Please give a word-for-word repeat of the line containing "R3: 1.8k (5V, RESET) -> 1k (5V, RESET)" and all lines that come after it in the entries below, ending at the last line.

Before and after images
──────────────────────────────

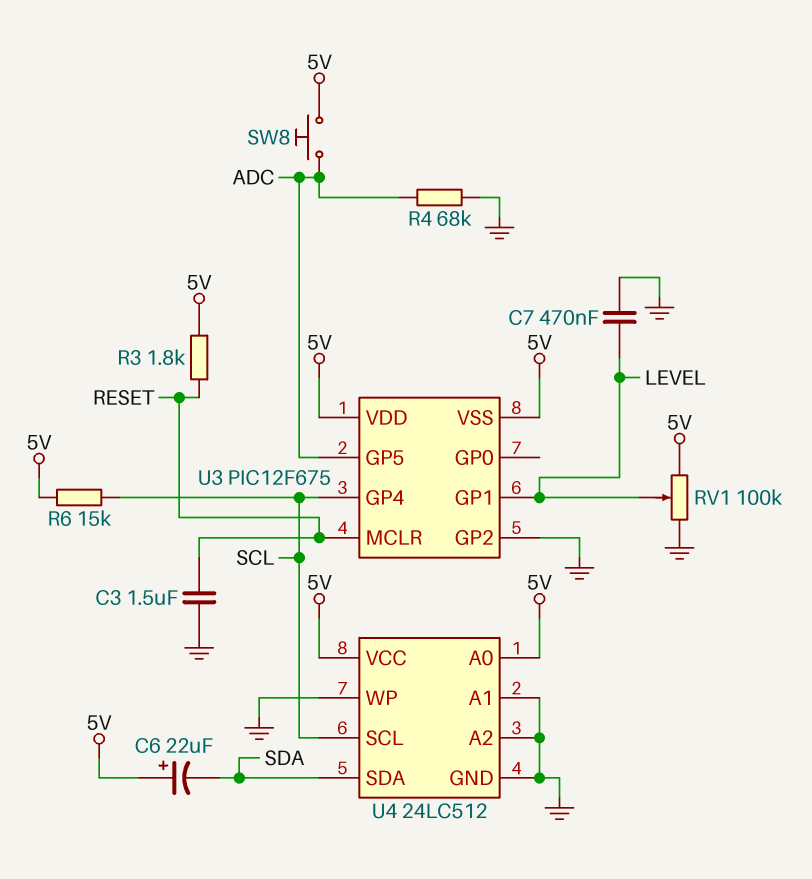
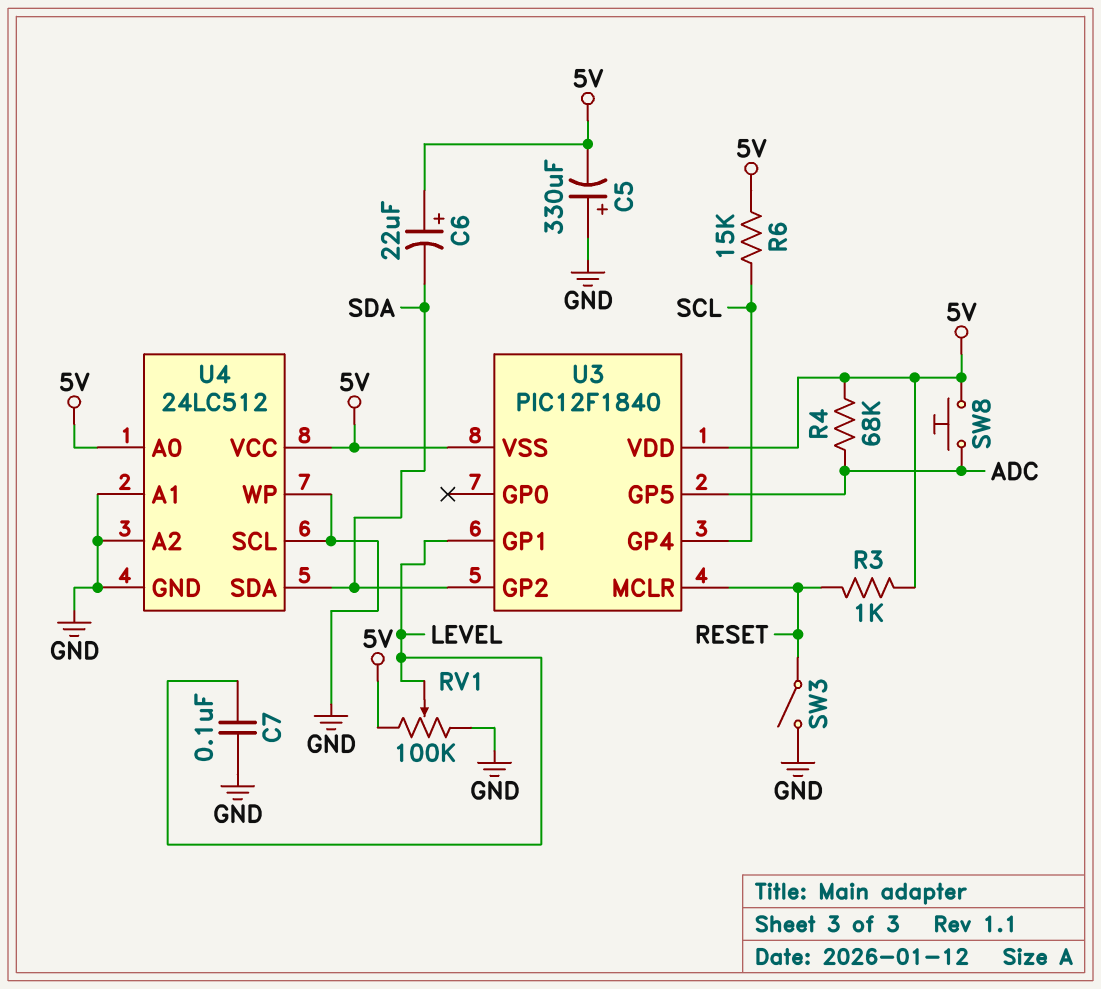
C3: 1.5uF (GND, RESET) -> none
C5: none -> 330uF (plus GND, minus 5V)
C7: 470nF (GND, LEVEL) -> 100nF (GND, LEVEL)
R3: 1.8k (5V, RESET) -> 1k (5V, RESET)
R4: 68k (ADC, GND) -> 68k (5V, ADC)
SW3: none -> switch (GND, RESET)
U3: PIC12F675 -> PIC12F1840
U3 pin GP2: GND -> SDA
U4 pin SCL: SCL -> GND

──────────────────────────────

Output below:
R3: 1.8k (5V, RESET) -> 1k (5V, RESET)
R4: 68k (ADC, GND) -> 68k (5V, ADC)
SW3: none -> switch (GND, RESET)
U3: PIC12F675 -> PIC12F1840
U3 pin GP2: GND -> SDA
U4 pin SCL: SCL -> GND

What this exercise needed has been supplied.